WHAT IS NEEDED: Within the entries below, find every line that has the string "minus", then copy it.

MATERIAL PROVIDED:
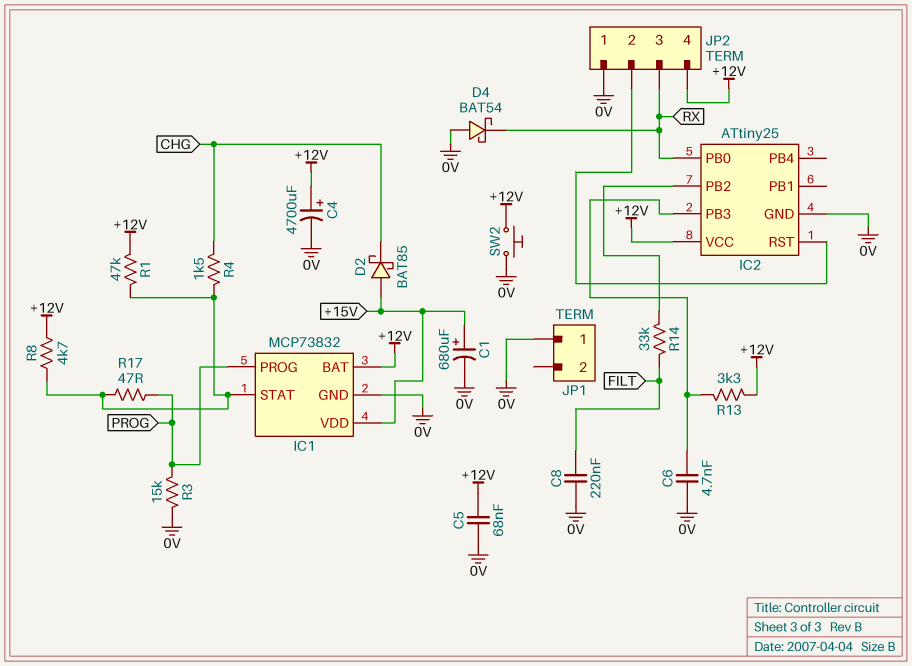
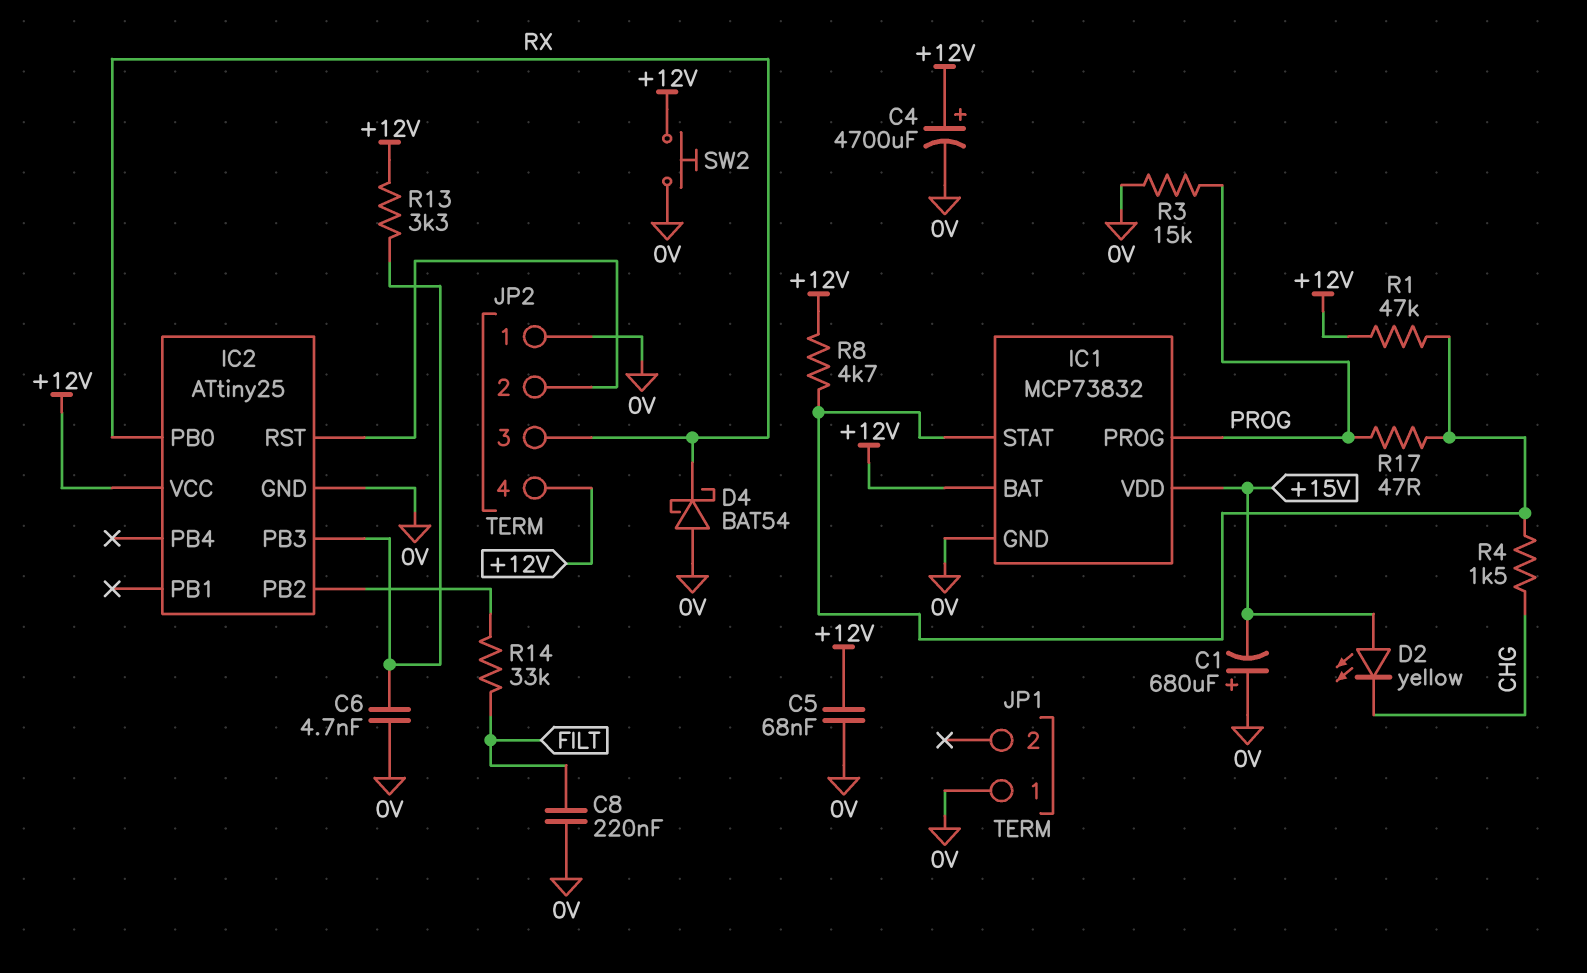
C1: 680uF (plus +15V, minus 0V) -> 680uF (plus 0V, minus +15V)
D2: schottky BAT85 (A +15V, K CHG) -> LED yellow (A +15V, K CHG)

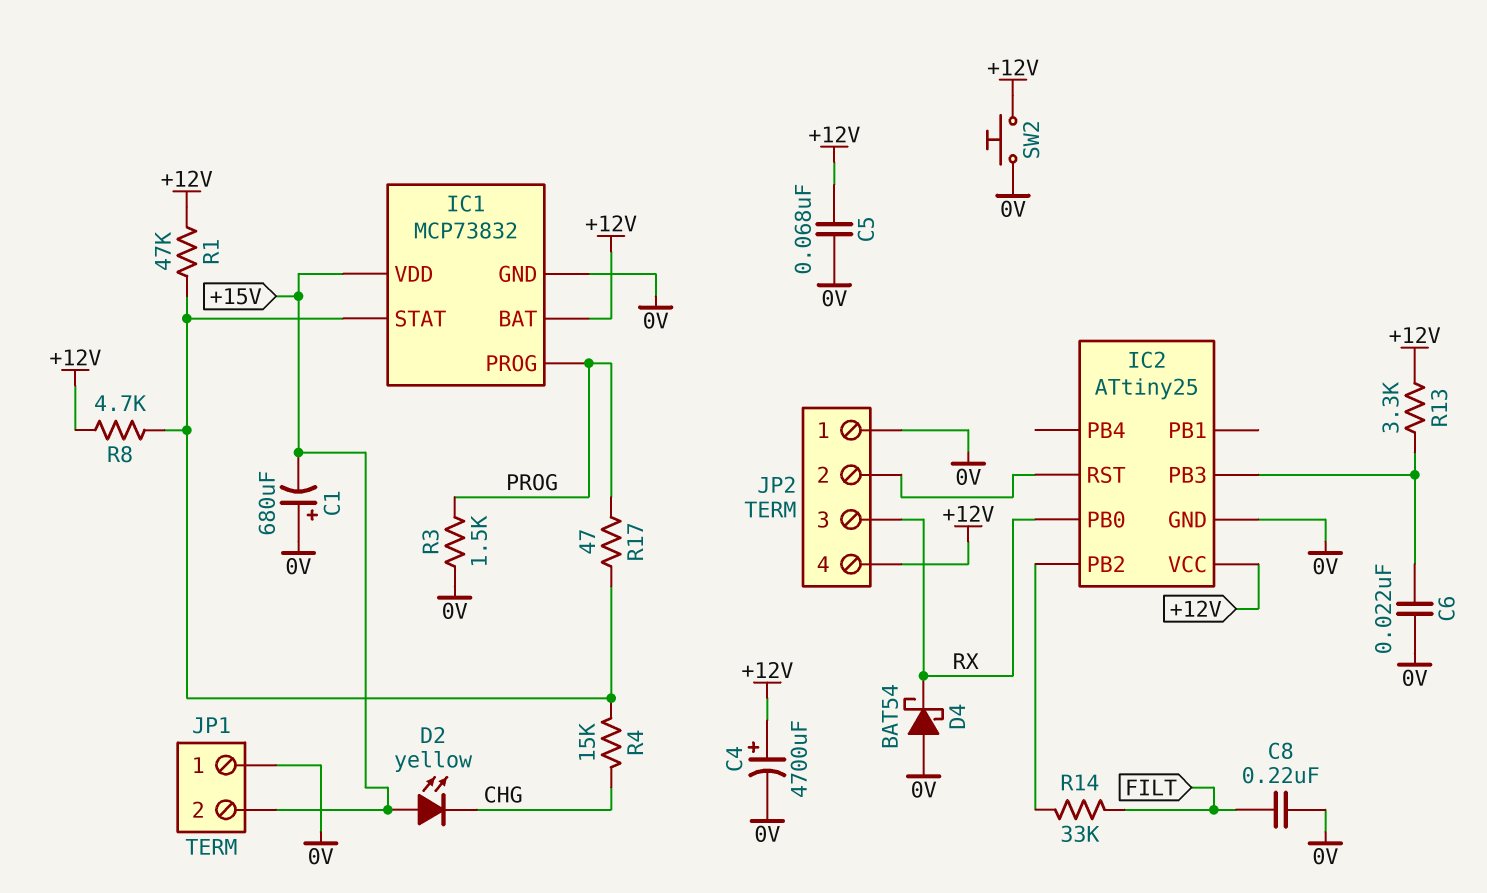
C6: 4.7nF (0V, IC2/PB3) -> 22nF (0V, IC2/PB3)
JP1 pin 2: none -> +15V
R3: 15k (0V, PROG) -> 1.5k (0V, PROG)
R4: 1.5k (CHG, IC1/STAT) -> 15k (CHG, IC1/STAT)

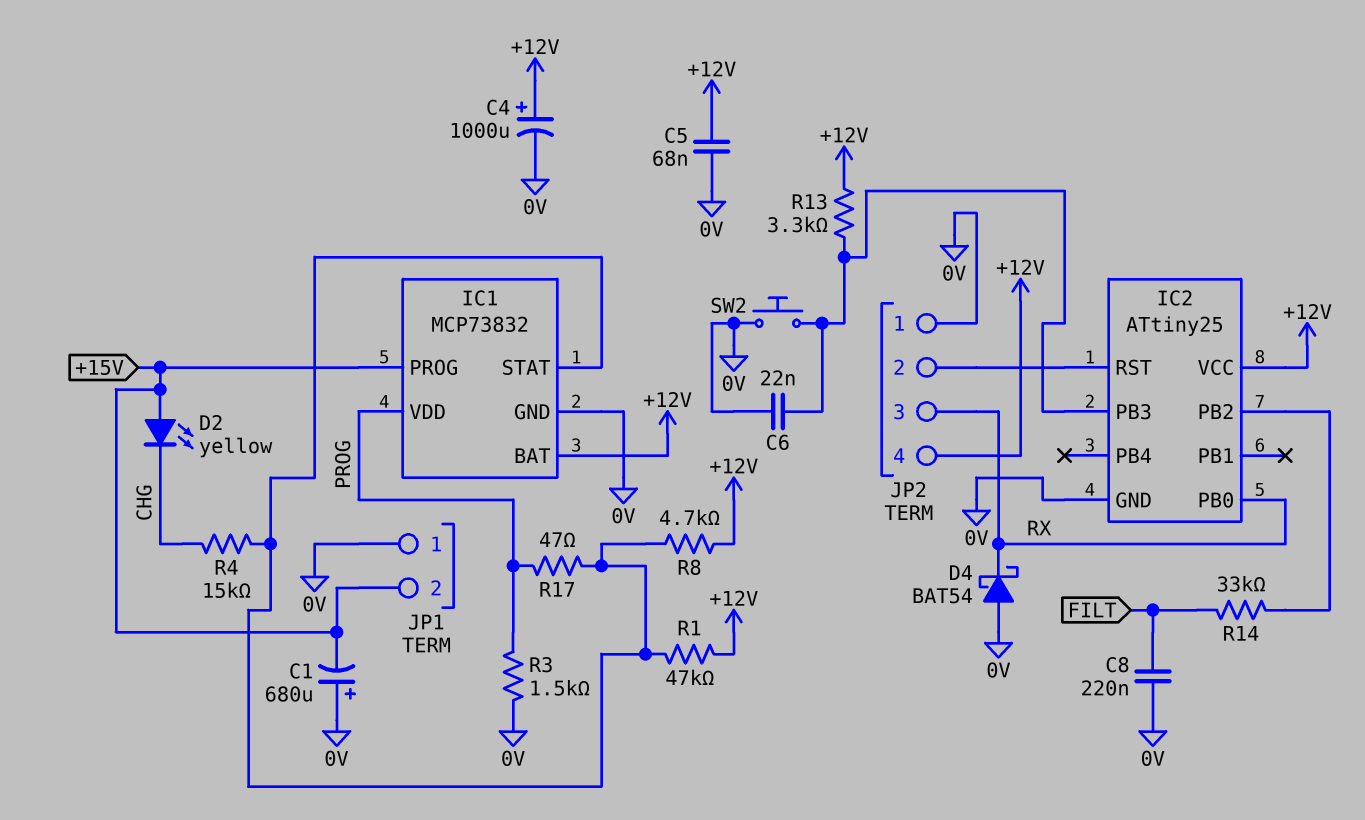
C4: 4700uF (plus +12V, minus 0V) -> 1000uF (plus +12V, minus 0V)
IC1 pin PROG: PROG -> +15V
IC1 pin VDD: +15V -> PROG
SW2: button (+12V, 0V) -> button (0V, IC2/PB3)

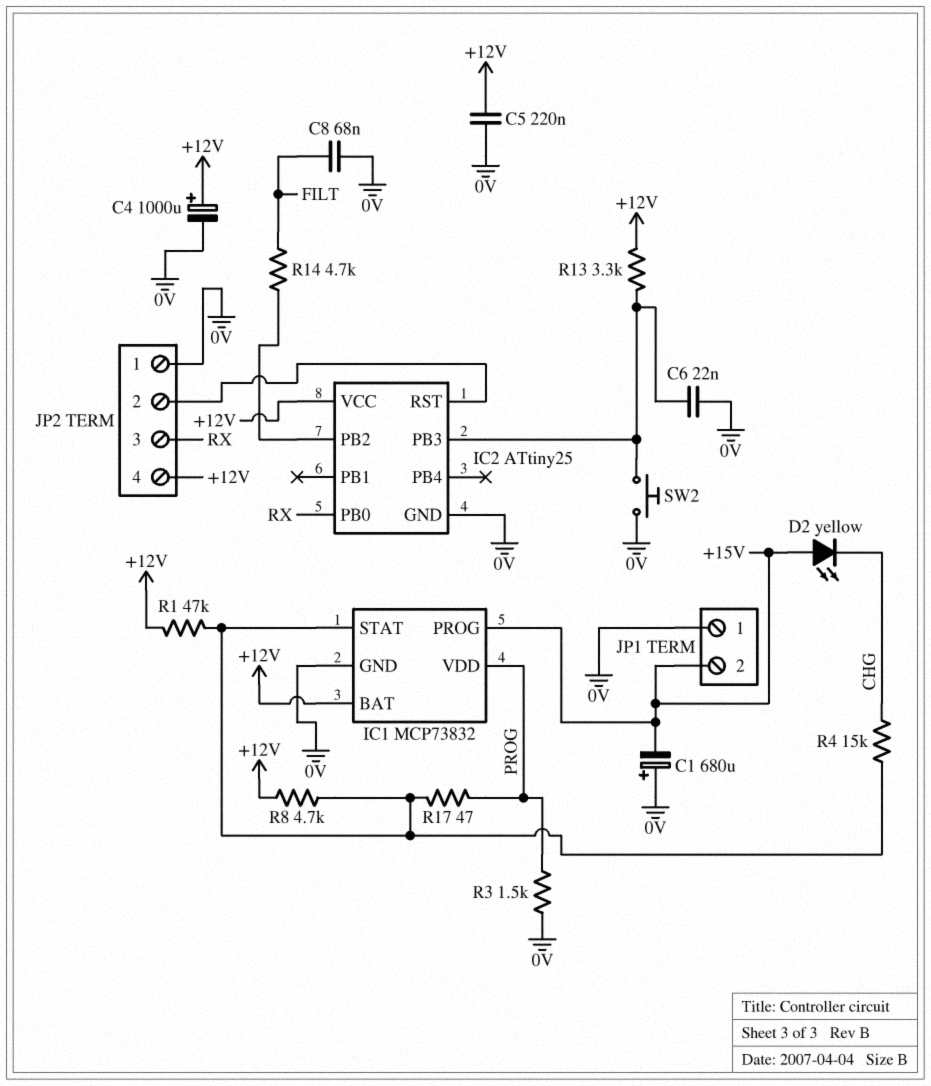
C5: 68nF (+12V, 0V) -> 220nF (+12V, 0V)
C8: 220nF (0V, FILT) -> 68nF (0V, FILT)
D4: schottky BAT54 (A 0V, K RX) -> none
R14: 33k (FILT, IC2/PB2) -> 4.7k (FILT, IC2/PB2)

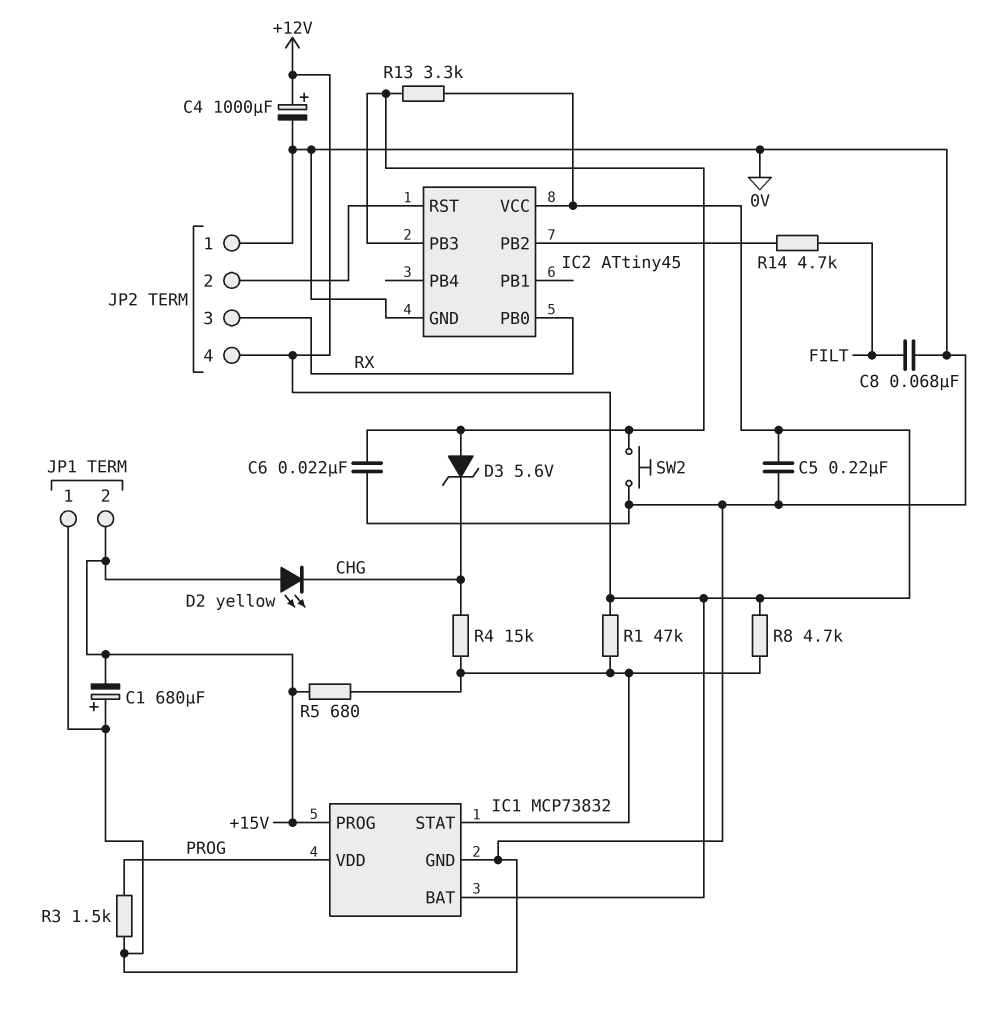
D3: none -> zener 5.6V (A IC2/PB3, K CHG)
IC2: ATtiny25 -> ATtiny45
R5: none -> 680 (+15V, IC1/STAT)
R17: 47 (IC1/STAT, PROG) -> none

REPLY TO THE TASK:
C1: 680uF (plus +15V, minus 0V) -> 680uF (plus 0V, minus +15V)
C4: 4700uF (plus +12V, minus 0V) -> 1000uF (plus +12V, minus 0V)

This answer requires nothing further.